• [Task directions] State how many lines in the following entries contain the word "strawberry". No other output.

• [Data in this exercise]
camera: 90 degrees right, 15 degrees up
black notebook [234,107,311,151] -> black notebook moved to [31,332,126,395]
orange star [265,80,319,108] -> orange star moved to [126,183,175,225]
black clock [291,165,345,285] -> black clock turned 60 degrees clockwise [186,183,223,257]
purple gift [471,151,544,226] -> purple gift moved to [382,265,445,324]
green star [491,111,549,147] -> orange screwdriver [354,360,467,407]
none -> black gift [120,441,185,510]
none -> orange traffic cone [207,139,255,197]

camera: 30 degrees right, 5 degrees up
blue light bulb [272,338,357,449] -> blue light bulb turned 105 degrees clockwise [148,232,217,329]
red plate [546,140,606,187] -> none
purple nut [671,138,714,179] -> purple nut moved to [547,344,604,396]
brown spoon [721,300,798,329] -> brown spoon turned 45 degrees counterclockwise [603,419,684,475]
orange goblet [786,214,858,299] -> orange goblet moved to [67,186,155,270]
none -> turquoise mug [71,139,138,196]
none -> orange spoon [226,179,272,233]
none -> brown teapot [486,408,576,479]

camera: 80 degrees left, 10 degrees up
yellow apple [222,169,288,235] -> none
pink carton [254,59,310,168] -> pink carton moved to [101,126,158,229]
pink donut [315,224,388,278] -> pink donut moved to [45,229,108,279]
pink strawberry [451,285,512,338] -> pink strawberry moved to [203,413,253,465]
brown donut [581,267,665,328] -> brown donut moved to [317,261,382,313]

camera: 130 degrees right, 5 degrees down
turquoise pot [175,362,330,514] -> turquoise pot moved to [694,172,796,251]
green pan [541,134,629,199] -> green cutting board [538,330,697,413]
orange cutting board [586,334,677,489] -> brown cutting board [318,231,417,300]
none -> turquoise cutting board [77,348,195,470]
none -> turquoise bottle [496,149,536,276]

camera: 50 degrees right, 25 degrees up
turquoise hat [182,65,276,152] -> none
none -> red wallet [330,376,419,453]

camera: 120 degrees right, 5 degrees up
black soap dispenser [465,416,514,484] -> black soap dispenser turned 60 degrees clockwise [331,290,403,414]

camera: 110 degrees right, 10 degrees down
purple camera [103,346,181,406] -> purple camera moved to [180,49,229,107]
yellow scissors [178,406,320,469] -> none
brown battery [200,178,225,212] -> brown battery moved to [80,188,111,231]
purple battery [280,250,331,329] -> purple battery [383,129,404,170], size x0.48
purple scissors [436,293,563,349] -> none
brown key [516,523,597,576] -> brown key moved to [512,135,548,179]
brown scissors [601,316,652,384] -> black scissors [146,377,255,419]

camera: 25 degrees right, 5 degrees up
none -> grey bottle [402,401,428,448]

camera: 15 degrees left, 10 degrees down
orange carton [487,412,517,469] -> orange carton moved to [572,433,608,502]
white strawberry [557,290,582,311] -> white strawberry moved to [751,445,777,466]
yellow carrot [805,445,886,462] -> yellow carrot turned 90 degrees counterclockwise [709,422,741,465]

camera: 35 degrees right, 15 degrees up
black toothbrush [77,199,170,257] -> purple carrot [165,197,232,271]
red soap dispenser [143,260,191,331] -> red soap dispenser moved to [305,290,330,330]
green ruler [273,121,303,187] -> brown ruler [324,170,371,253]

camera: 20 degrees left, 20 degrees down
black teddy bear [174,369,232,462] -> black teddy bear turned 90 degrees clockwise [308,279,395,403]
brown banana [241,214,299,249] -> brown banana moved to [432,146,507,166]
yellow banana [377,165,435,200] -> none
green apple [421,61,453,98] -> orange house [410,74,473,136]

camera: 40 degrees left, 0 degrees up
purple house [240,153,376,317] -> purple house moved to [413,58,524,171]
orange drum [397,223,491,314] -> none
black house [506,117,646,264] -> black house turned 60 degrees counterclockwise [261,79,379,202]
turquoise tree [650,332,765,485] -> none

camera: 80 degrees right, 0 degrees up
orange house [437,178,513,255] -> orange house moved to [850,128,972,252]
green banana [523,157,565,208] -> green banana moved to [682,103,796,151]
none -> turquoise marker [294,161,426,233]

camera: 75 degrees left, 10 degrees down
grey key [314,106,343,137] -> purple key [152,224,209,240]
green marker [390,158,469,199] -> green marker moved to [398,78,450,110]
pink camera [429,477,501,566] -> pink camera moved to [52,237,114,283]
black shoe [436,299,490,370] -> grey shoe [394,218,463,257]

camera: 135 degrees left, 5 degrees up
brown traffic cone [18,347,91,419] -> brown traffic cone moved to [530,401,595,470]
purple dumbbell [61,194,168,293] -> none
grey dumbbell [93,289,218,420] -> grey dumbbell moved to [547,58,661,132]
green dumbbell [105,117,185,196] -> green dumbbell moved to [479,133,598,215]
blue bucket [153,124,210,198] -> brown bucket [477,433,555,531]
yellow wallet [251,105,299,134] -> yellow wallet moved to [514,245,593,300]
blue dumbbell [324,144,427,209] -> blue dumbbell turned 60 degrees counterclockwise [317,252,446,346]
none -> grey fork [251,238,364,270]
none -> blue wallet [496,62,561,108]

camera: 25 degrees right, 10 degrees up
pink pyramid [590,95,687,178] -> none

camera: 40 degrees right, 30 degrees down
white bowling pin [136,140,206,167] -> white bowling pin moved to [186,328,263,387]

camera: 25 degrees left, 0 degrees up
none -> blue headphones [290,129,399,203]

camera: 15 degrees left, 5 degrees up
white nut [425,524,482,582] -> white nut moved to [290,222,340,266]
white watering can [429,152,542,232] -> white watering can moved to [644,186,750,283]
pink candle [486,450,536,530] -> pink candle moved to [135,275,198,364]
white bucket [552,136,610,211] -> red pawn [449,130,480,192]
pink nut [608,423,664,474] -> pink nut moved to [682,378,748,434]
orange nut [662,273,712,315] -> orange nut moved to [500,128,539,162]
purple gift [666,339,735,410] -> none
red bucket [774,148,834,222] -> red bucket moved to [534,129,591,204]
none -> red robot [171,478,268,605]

• [Response] 2